## MATERIAL PROVIDED:

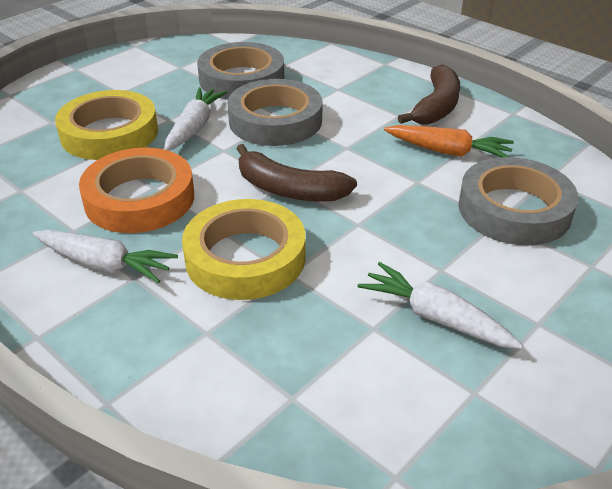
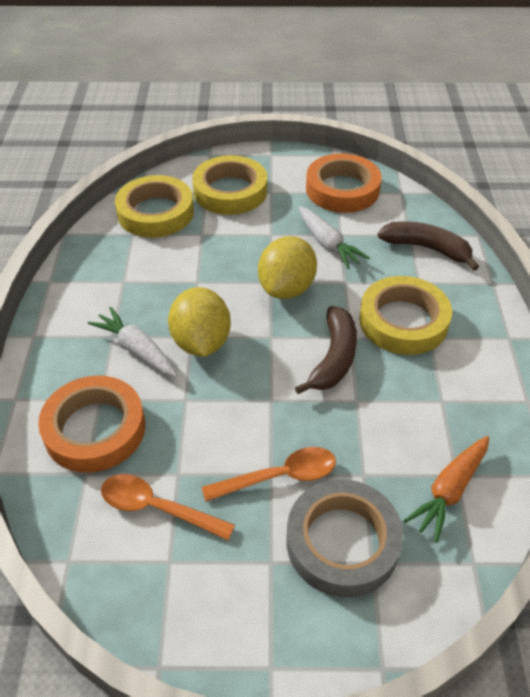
grey tape: 3 -> 1
orange spoon: 0 -> 2
orange tape: 1 -> 2
white carrot: 3 -> 2
yellow lemon: 0 -> 2
yellow tape: 2 -> 3

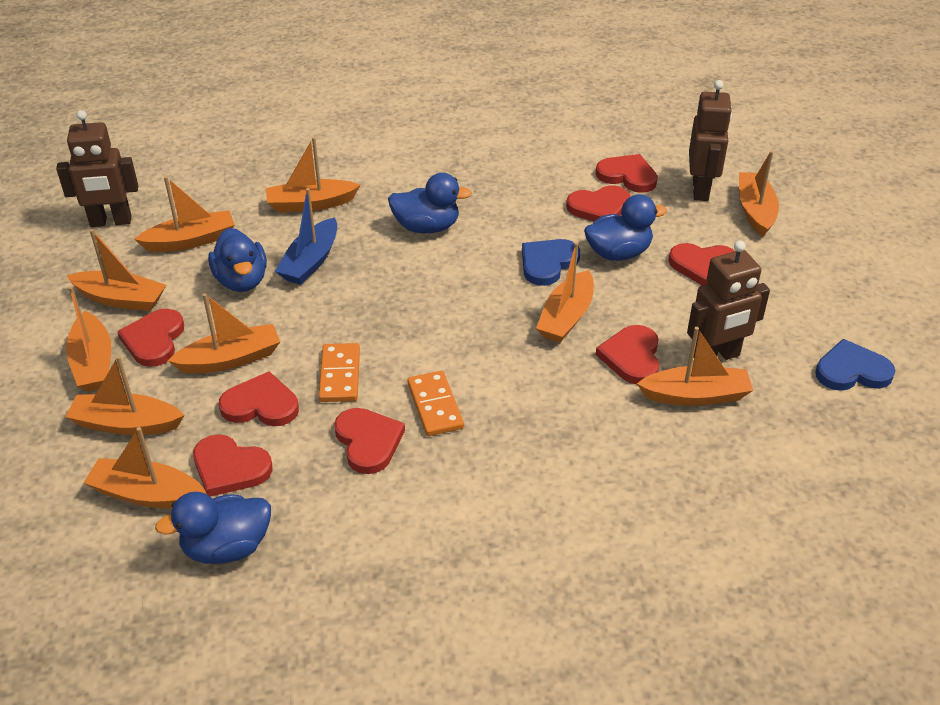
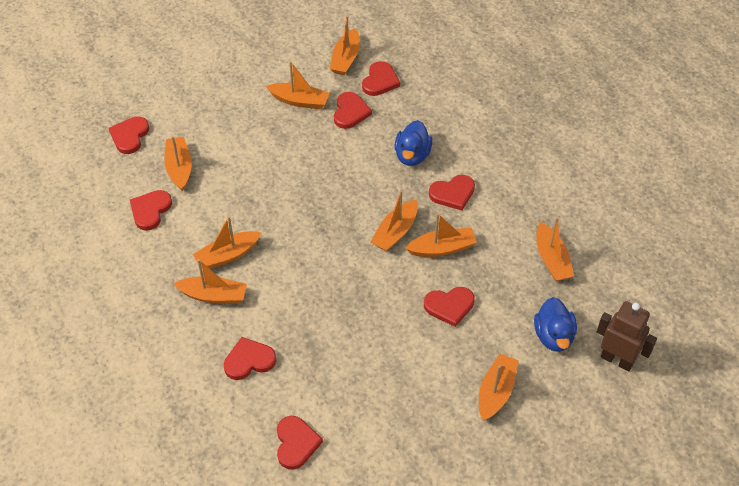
blue boat: 1 -> 0
blue duck: 4 -> 2
blue heart: 2 -> 0
brown robot: 3 -> 1
orange boat: 10 -> 9
orange domino: 2 -> 0

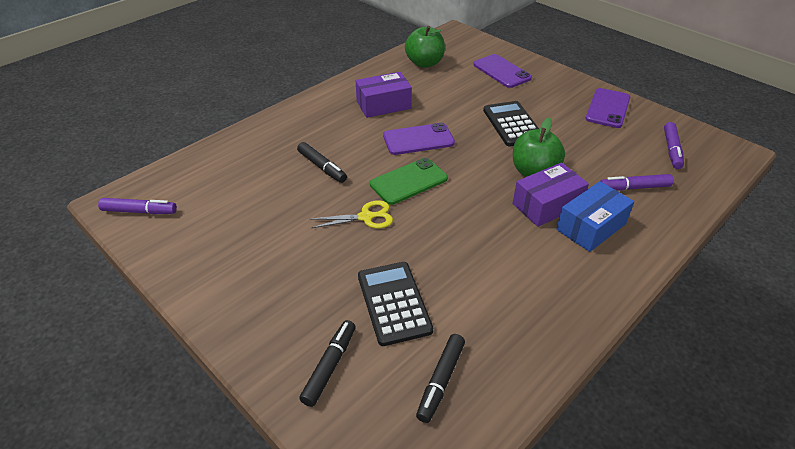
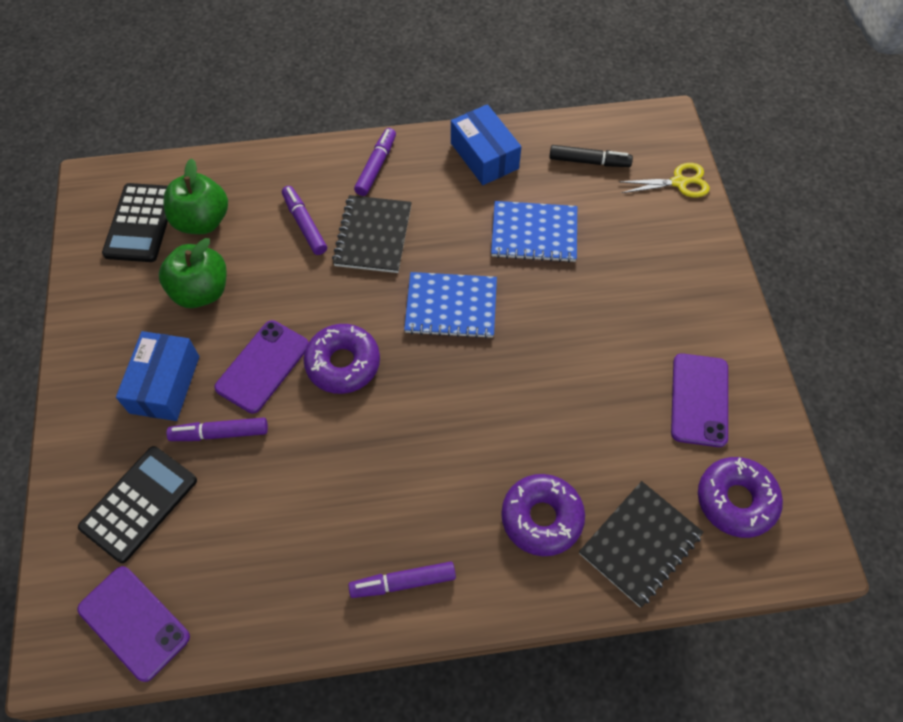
black marker: 3 -> 1
black notebook: 0 -> 2
blue box: 1 -> 2
blue notebook: 0 -> 2
green phone: 1 -> 0
purple box: 2 -> 0
purple donut: 0 -> 3
purple marker: 3 -> 4

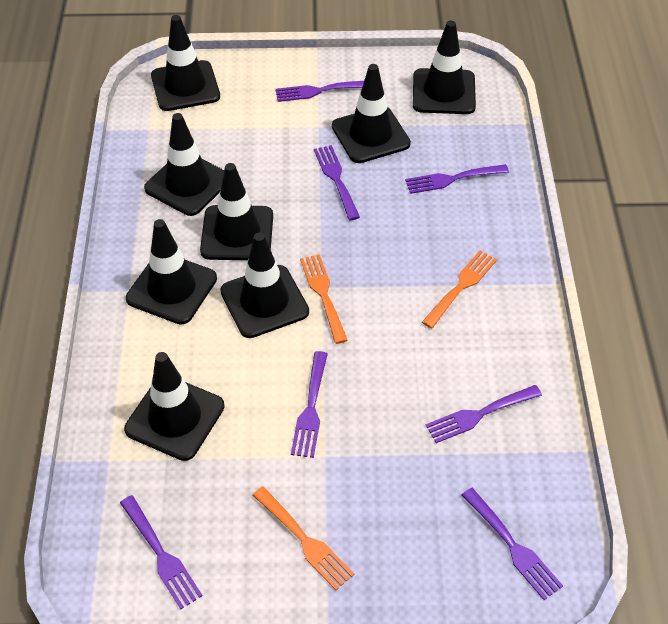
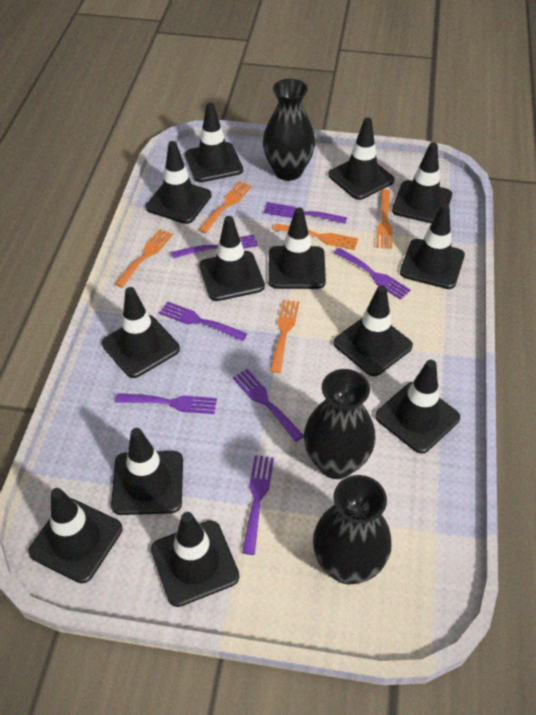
black traffic cone: 8 -> 13
black vase: 0 -> 3
orange fork: 3 -> 5

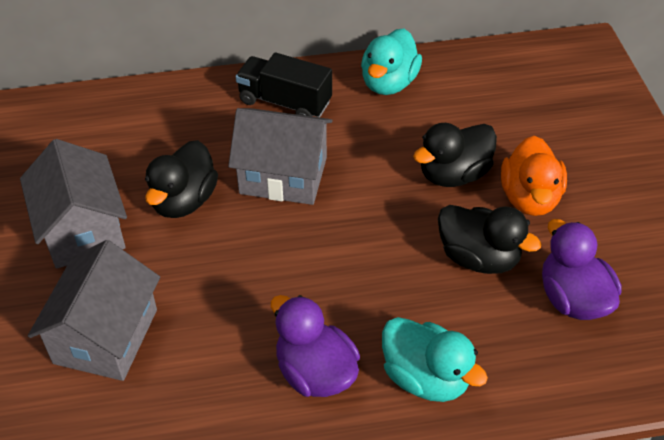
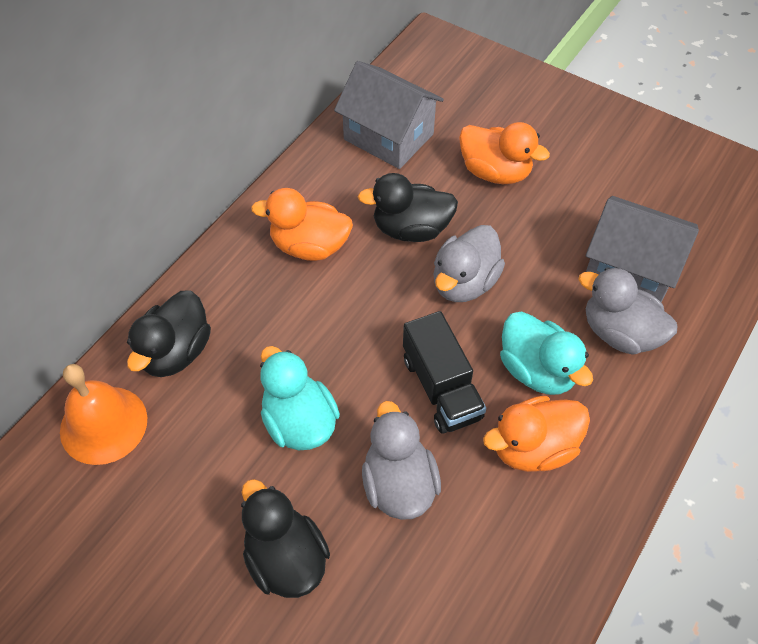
grey duck: 0 -> 3
grey house: 3 -> 2
orange bell: 0 -> 1
orange duck: 1 -> 3
purple duck: 2 -> 0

## PROMPT:
Among the entries, how many lines include the string "duck"? Please reply with only the number.

## REPLY:
4